## Task instructions
The reply should contain all the data below, repeated exactly, and none of the images.

## The data
►

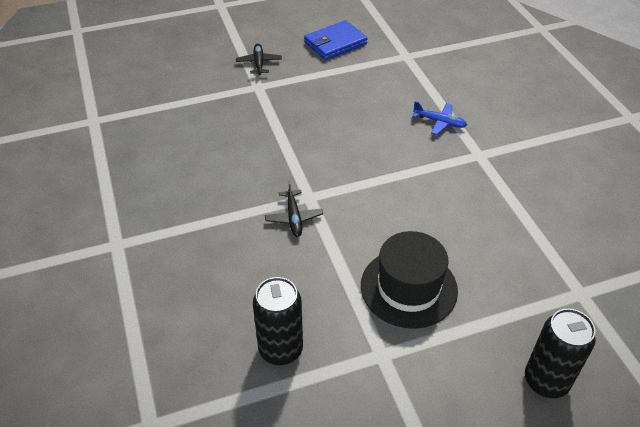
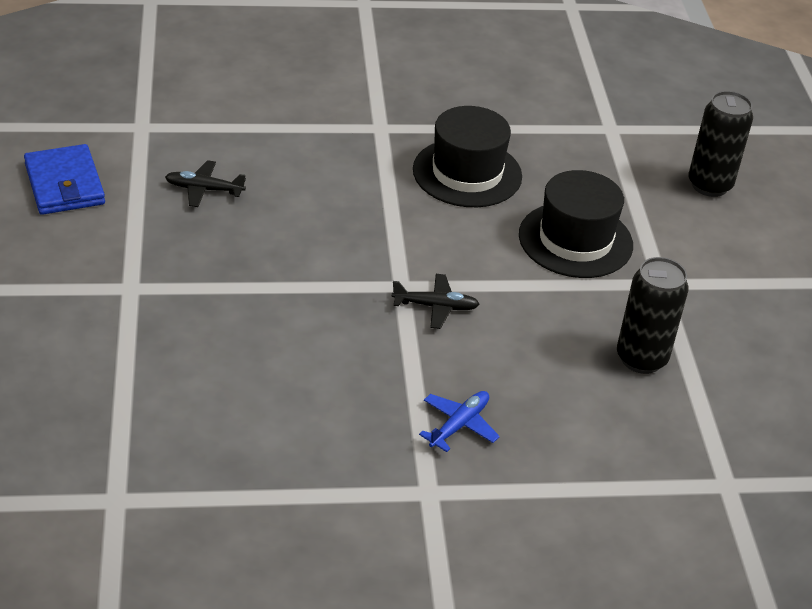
camera: 80 degrees left, 5 degrees down
(259, 63) = (67, 275): black plane -> black plane (204, 189)
(439, 122) = (305, 139): blue plane -> blue plane (459, 425)
(455, 210) = (467, 173): none -> black hat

◄

## Result of this exercise
camera: 80 degrees left, 5 degrees down
(259, 63) = (67, 275): black plane -> black plane (204, 189)
(439, 122) = (305, 139): blue plane -> blue plane (459, 425)
(455, 210) = (467, 173): none -> black hat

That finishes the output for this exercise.